- Exercise instructions
Would you repeat each line below exactly, without the pictures?

- Dataset excerpt
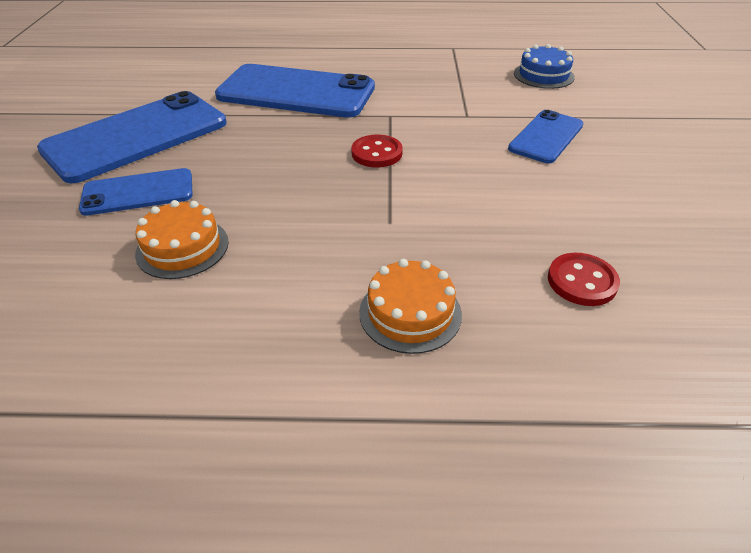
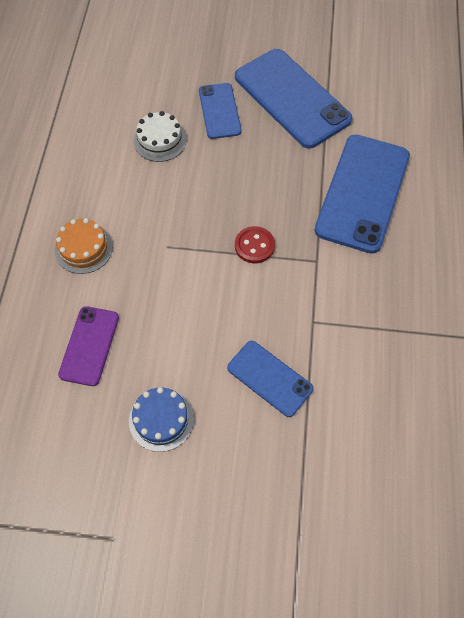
camera: 95 degrees right, 20 degrees up
(182, 247) = (160, 140): orange cake -> white cake
(543, 75) = (401, 415): blue cake -> blue cake (161, 419)
(582, 281) = (89, 345): red button -> purple phone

- Task response
camera: 95 degrees right, 20 degrees up
(182, 247) = (160, 140): orange cake -> white cake
(543, 75) = (401, 415): blue cake -> blue cake (161, 419)
(582, 281) = (89, 345): red button -> purple phone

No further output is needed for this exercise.